| What is being asked |
Working from the start of the listing, please write out exactly the lines through the one that holds "lime brick B1:E2", both included, and omit all pictures.

| Records for processing |
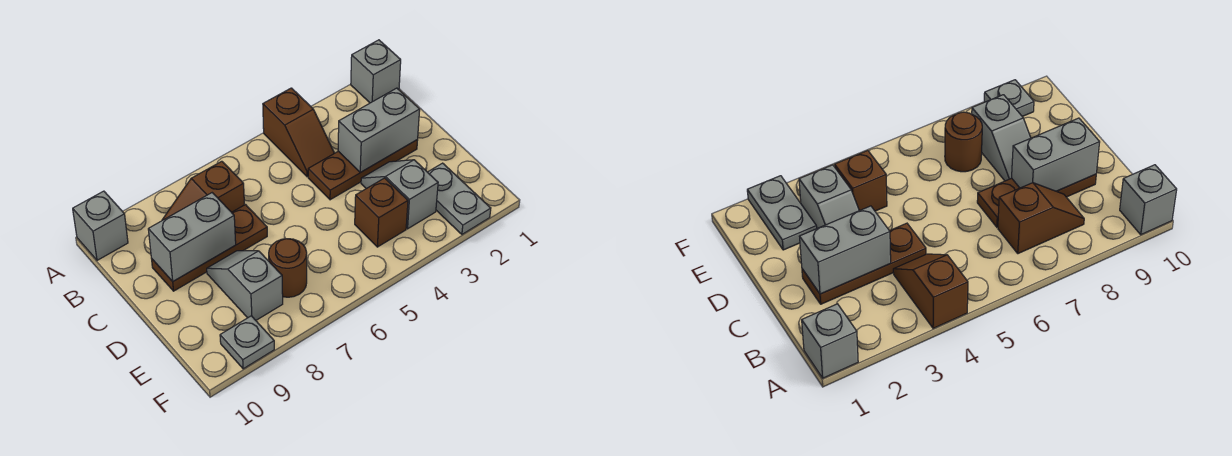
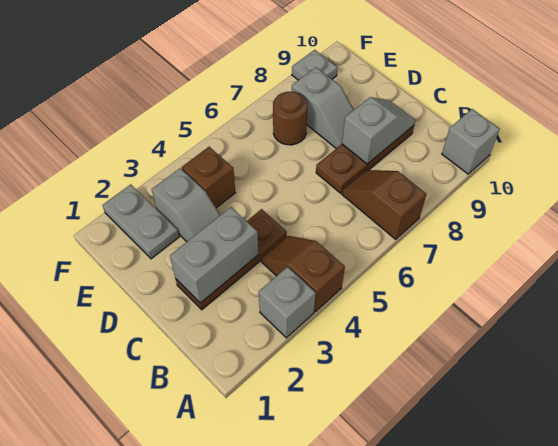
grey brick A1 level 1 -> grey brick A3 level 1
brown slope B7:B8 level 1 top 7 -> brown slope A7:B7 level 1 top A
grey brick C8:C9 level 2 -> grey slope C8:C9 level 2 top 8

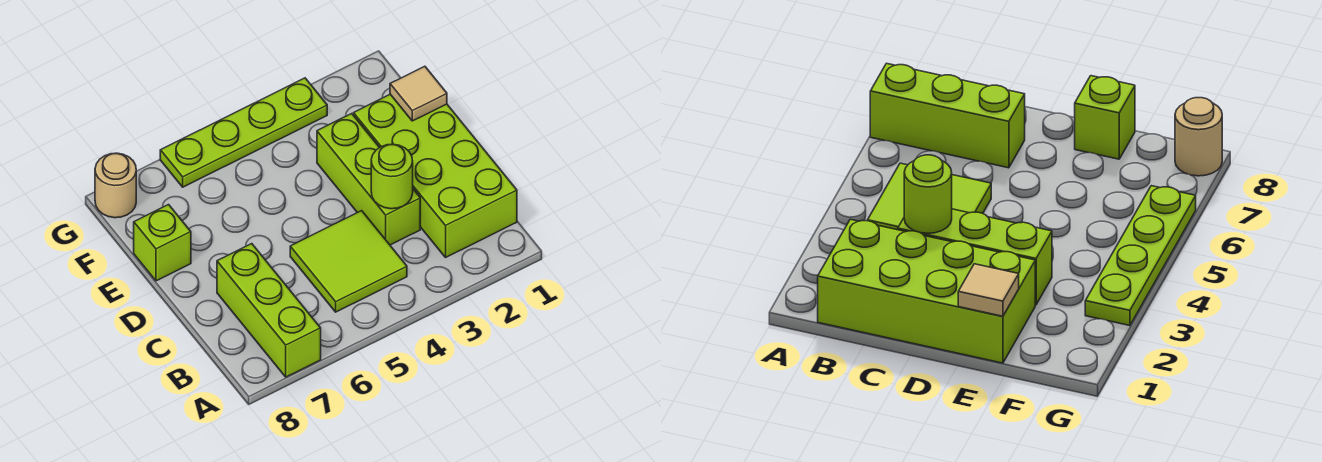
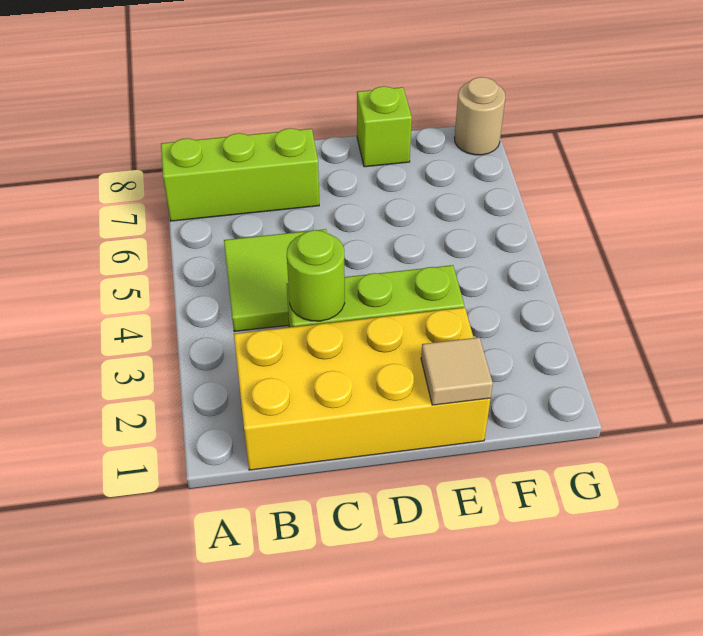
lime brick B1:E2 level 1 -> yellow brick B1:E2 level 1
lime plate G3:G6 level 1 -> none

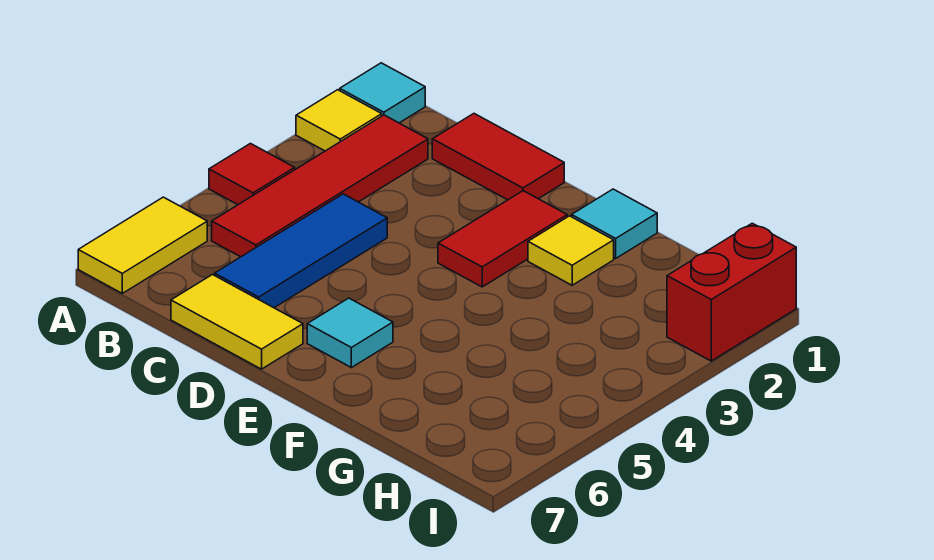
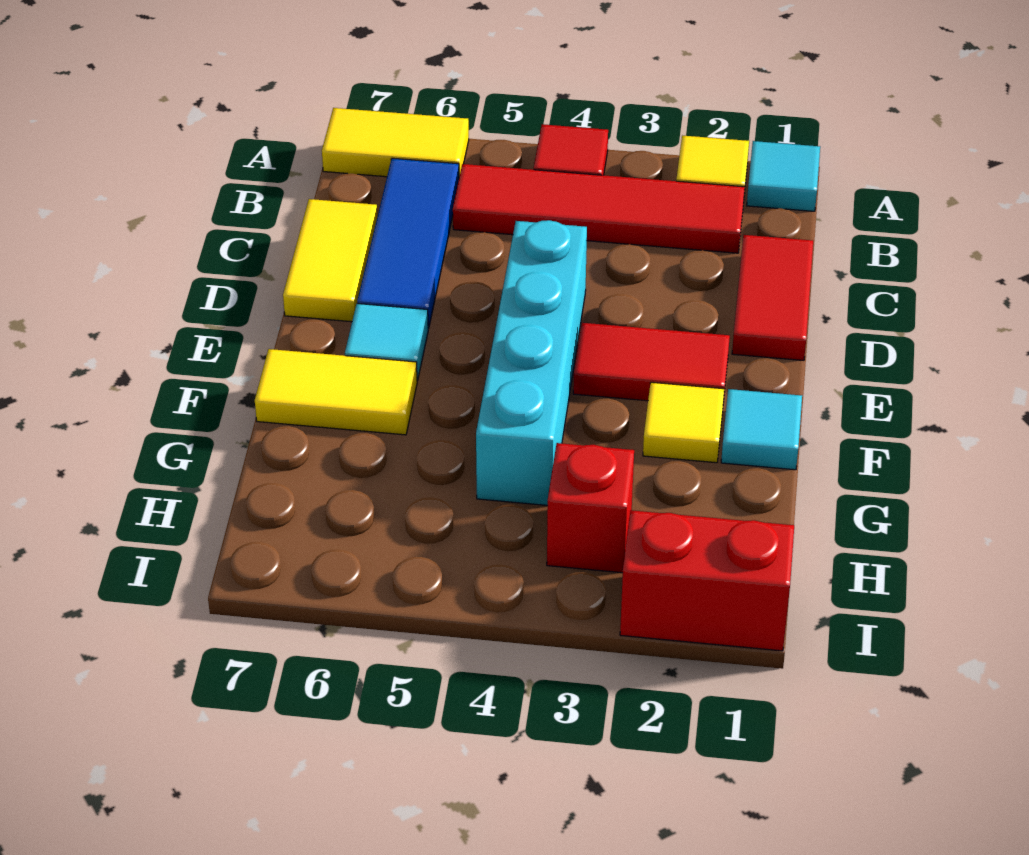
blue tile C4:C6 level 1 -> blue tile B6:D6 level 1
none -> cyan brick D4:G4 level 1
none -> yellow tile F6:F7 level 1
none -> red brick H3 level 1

| Finished exercise |
grey brick A1 level 1 -> grey brick A3 level 1
brown slope B7:B8 level 1 top 7 -> brown slope A7:B7 level 1 top A
grey brick C8:C9 level 2 -> grey slope C8:C9 level 2 top 8

lime brick B1:E2 level 1 -> yellow brick B1:E2 level 1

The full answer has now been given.